● Supplied data:
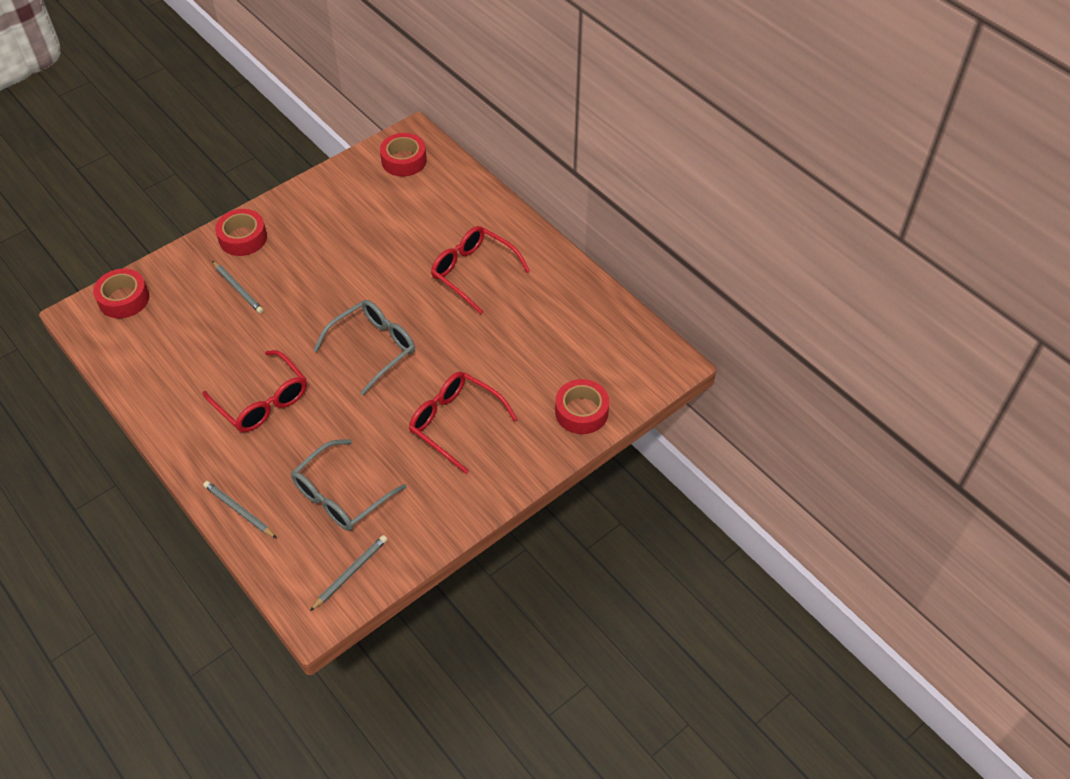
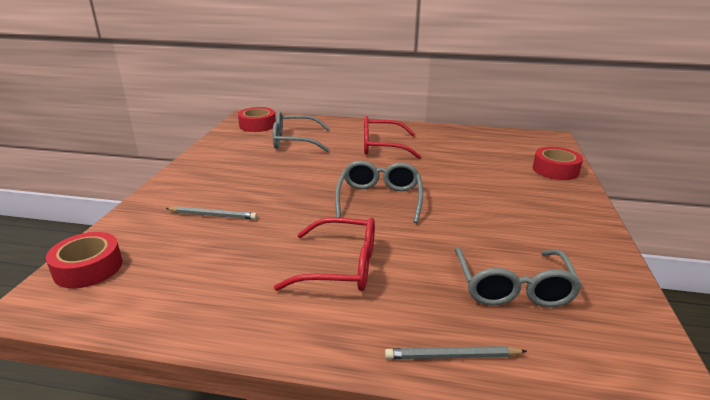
camera: 40 degrees left, 25 degrees down
(243, 238) = (178, 190): red tape -> none
(350, 573) = (624, 335): grey pencil -> none
(405, 213) = (294, 141): none -> grey glasses
(455, 423) = (502, 207): red glasses -> none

● Assignment:
Determine how many lines of the data contain "grey" and give nothing but that number.

● Result:
2